About this exercise:
Which lines run from the line with "building: none -> [121,49,197,89]" through the line with "building: none -> [61,140,90,169]" in the entries below? Print them exactly, both ends included, and nothing more.

Dataset:
□ □ □ □ □

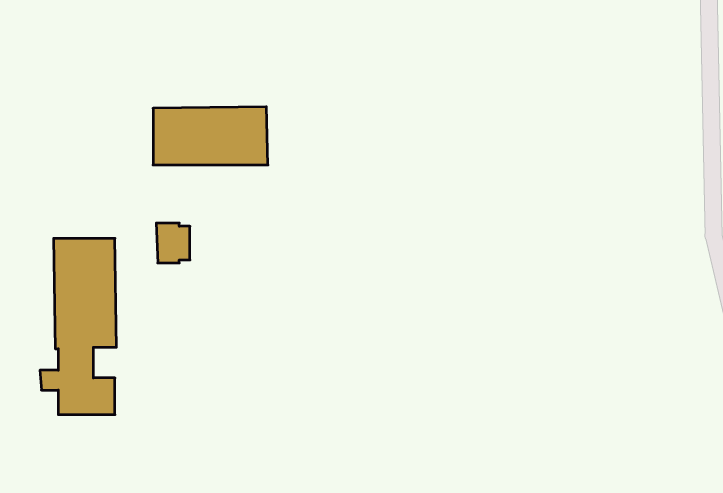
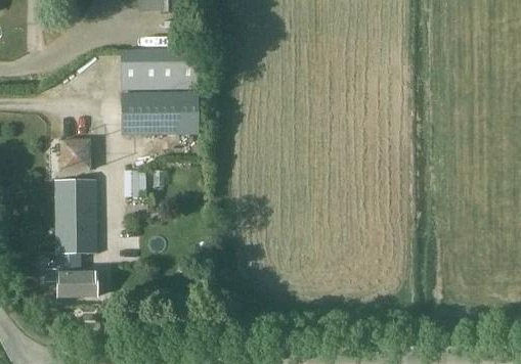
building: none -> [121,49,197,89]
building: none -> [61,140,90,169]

□ □ □ □ □

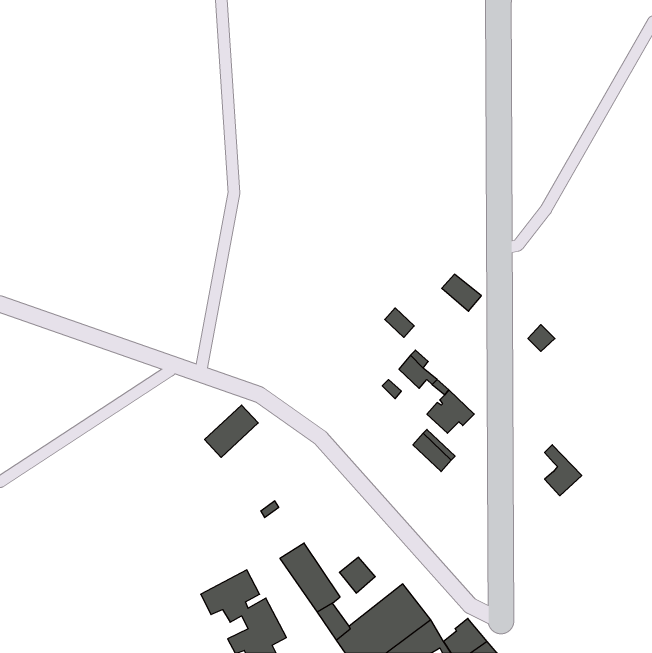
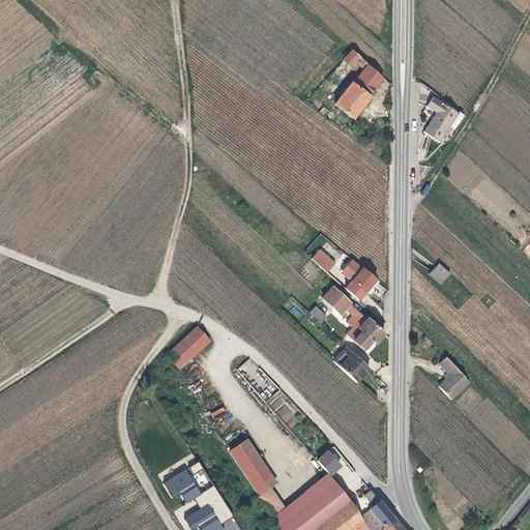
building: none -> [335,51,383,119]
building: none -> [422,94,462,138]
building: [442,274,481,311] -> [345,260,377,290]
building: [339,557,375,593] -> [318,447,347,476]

□ □ □ □ □

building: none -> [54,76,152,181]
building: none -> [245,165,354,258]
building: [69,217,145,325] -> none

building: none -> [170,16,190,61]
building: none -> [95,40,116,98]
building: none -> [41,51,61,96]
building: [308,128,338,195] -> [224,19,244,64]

□ □ □ □ □

Output for this exercise:
building: none -> [121,49,197,89]
building: none -> [61,140,90,169]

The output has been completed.